> **Information provided**:
Content starts
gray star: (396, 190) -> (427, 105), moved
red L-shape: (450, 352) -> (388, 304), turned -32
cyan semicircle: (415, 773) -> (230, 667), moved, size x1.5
Content ends
Content starts
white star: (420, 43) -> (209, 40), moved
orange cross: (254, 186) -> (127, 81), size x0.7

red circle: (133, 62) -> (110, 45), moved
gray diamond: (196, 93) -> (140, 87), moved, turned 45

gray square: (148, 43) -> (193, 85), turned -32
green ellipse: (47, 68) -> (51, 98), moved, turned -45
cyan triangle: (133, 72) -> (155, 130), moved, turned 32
Content ends
> **Your assignment**:
Look through the data above and return exactly the lines from the one that contains "red L-shape: (450, 352)" to the one that contains "cyan semicircle: (415, 773)", inclusive, with nothing else.

> **Exercise output**:
red L-shape: (450, 352) -> (388, 304), turned -32
cyan semicircle: (415, 773) -> (230, 667), moved, size x1.5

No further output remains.